From the line with "camera: 160 degrees right, 10 degrees up" through the line with "(821, 347) = (151, 392): pink", repeat the entries verbatim, both end lines included, and add nothing.

*** Opening of Records to process ***

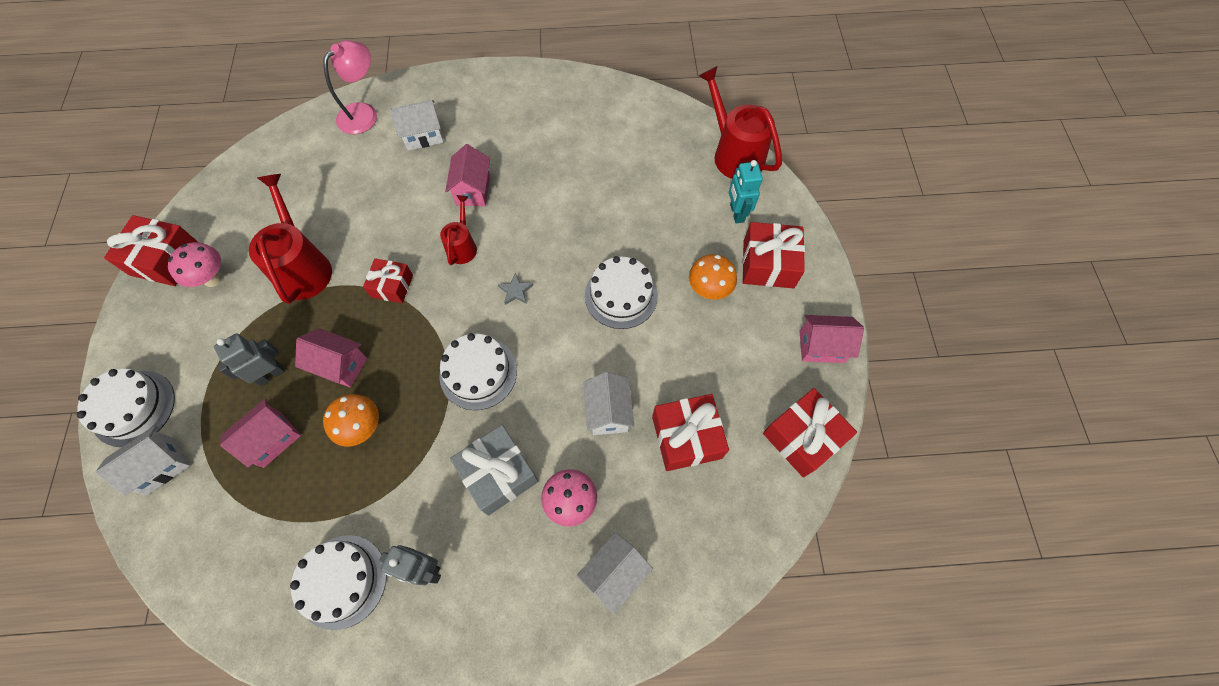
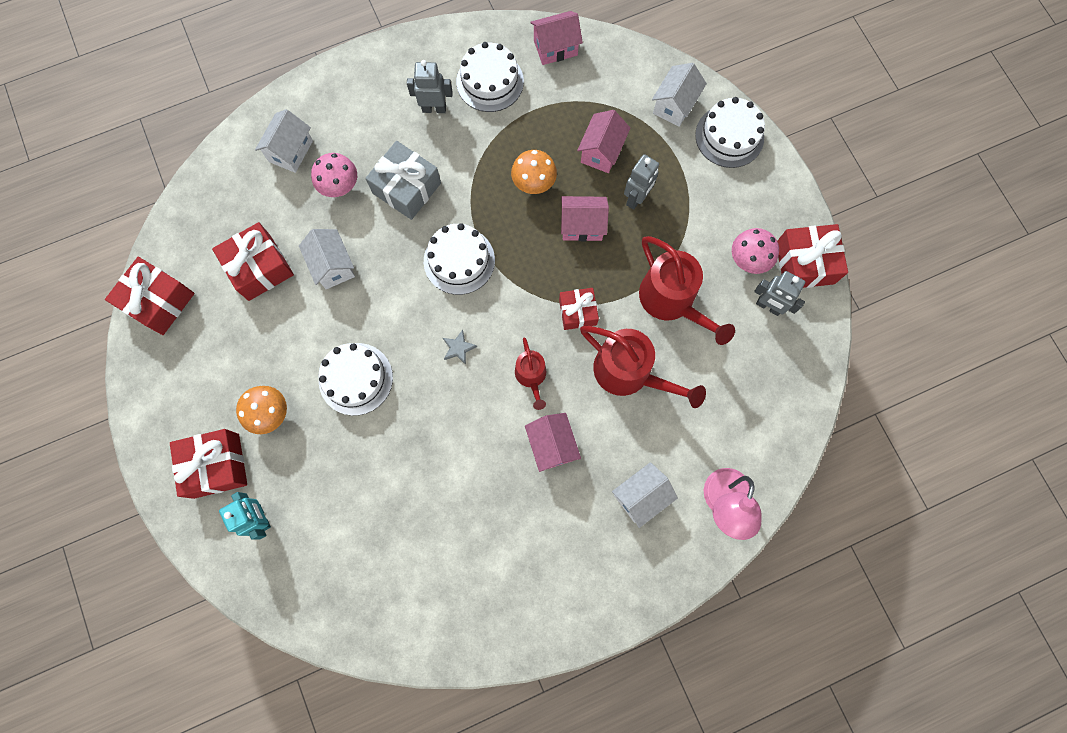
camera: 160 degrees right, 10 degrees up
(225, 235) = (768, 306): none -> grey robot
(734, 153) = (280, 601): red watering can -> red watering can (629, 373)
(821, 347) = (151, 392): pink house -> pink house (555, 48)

*** Close of Records to process ***
*** Opening of Records to process ***

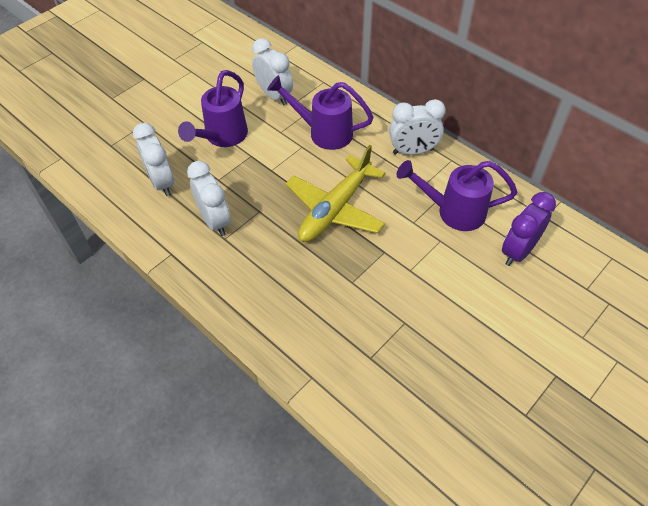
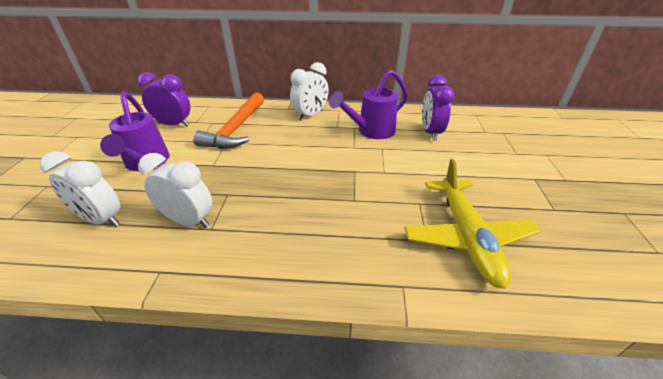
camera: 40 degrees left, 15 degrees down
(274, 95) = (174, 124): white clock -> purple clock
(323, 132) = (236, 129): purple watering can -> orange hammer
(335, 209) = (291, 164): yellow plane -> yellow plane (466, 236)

*** Close of Records to process ***

**Reply to the exercise**
camera: 160 degrees right, 10 degrees up
(225, 235) = (768, 306): none -> grey robot
(734, 153) = (280, 601): red watering can -> red watering can (629, 373)
(821, 347) = (151, 392): pink house -> pink house (555, 48)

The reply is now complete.